### DIRECTIONS
Word for word, output the data, with none of its pictures.

Object matching data
########
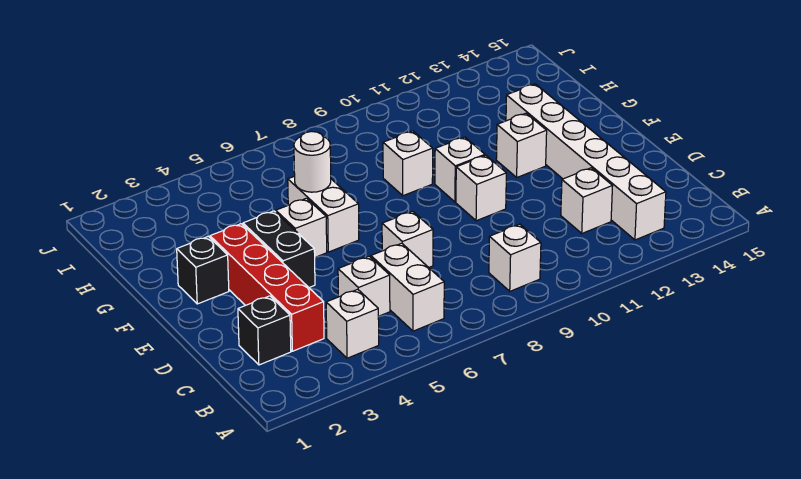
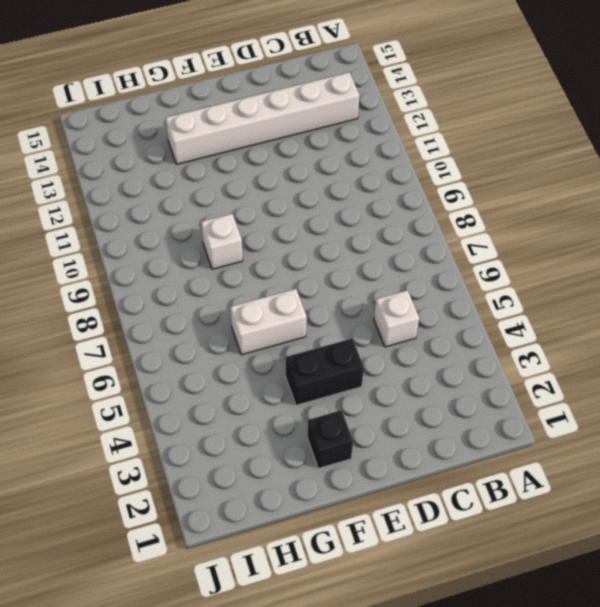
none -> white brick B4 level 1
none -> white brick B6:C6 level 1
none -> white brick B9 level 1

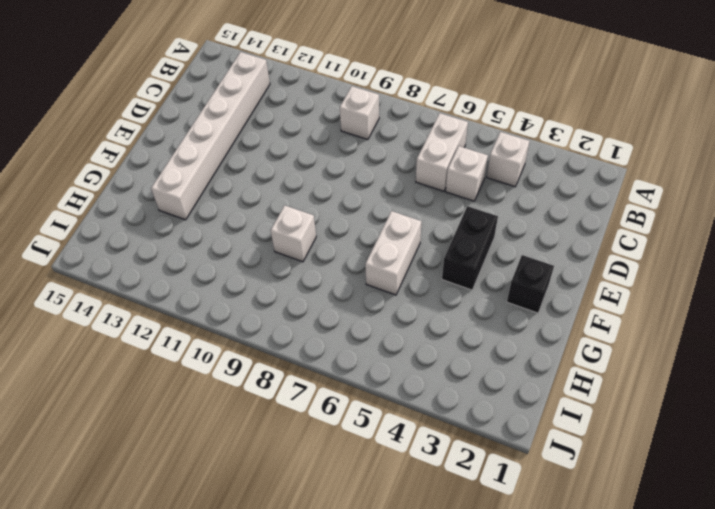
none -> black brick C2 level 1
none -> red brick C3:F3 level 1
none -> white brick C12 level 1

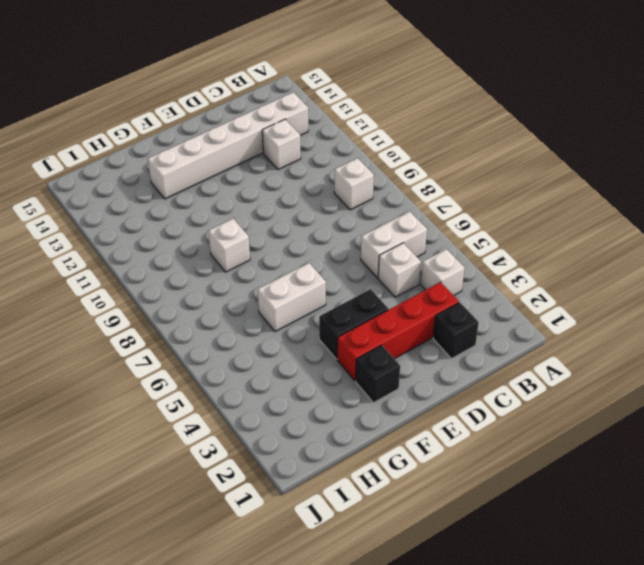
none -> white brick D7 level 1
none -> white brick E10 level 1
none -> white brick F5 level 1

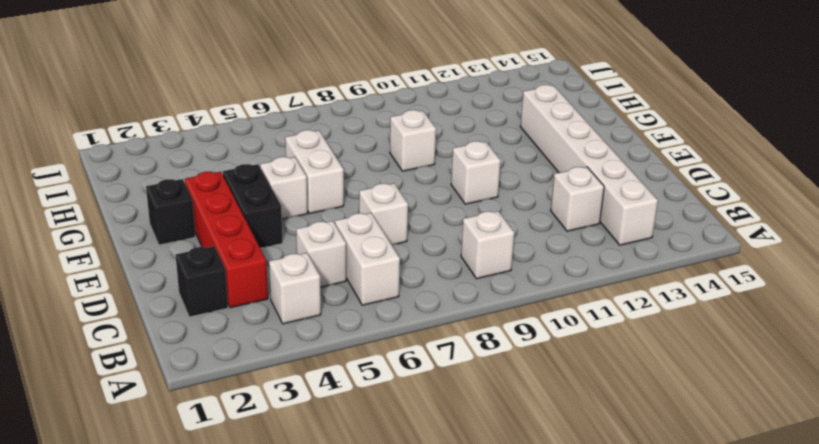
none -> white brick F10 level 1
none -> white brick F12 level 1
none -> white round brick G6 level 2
########
### SOLVED PROBLEM
none -> white brick B4 level 1
none -> white brick B6:C6 level 1
none -> white brick B9 level 1

none -> black brick C2 level 1
none -> red brick C3:F3 level 1
none -> white brick C12 level 1

none -> white brick D7 level 1
none -> white brick E10 level 1
none -> white brick F5 level 1

none -> white brick F10 level 1
none -> white brick F12 level 1
none -> white round brick G6 level 2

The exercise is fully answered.